→ Work instruction: Reproduce word for word the line that contains "tan brick D4:D5" and every line after it to the end of the records, with nothing else added.

→ Records from a dataset:
BEGIN
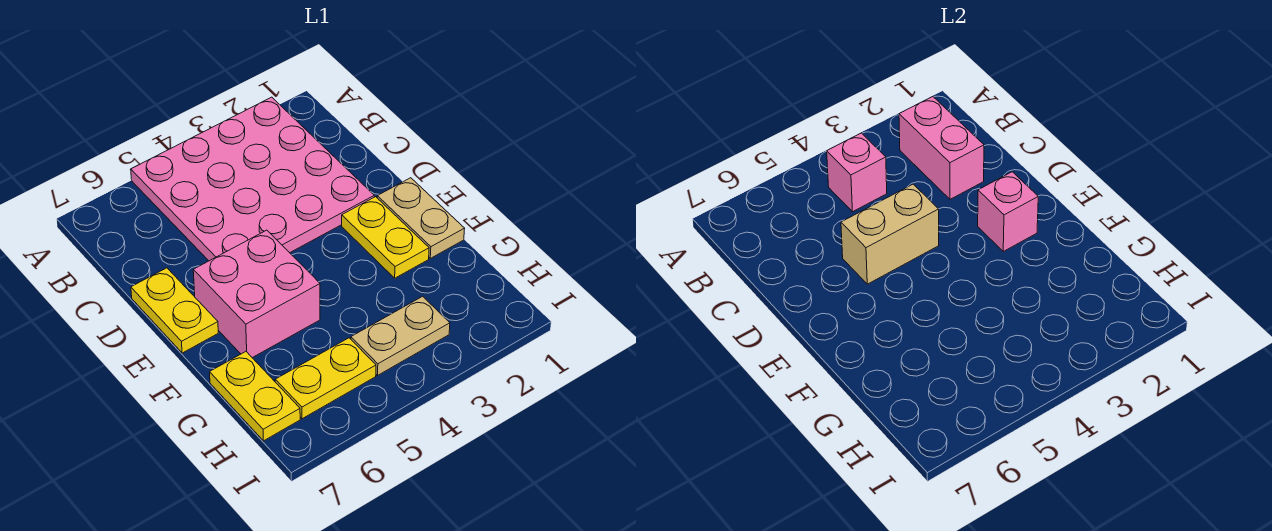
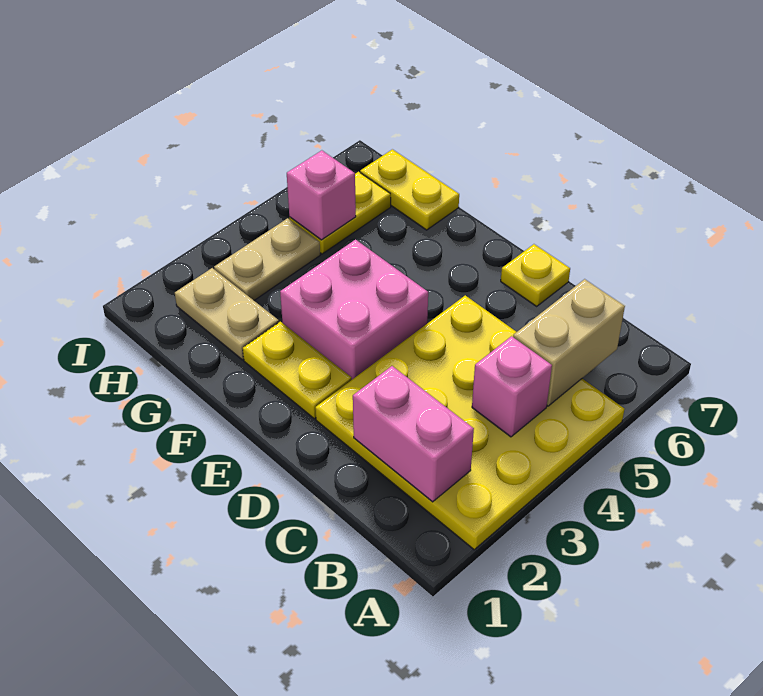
pink plate A2:D5 level 1 -> yellow plate A2:D5 level 1
tan brick D4:D5 level 2 -> tan brick B5:B6 level 2
yellow plate D7:E7 level 1 -> yellow plate D7 level 1
tan plate E1:F1 level 1 -> tan plate G2:H2 level 1
pink brick E2 level 2 -> pink brick H5 level 2
pink brick E5:F6 level 1 -> pink brick E3:F4 level 1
END
→ Answer area:
tan brick D4:D5 level 2 -> tan brick B5:B6 level 2
yellow plate D7:E7 level 1 -> yellow plate D7 level 1
tan plate E1:F1 level 1 -> tan plate G2:H2 level 1
pink brick E2 level 2 -> pink brick H5 level 2
pink brick E5:F6 level 1 -> pink brick E3:F4 level 1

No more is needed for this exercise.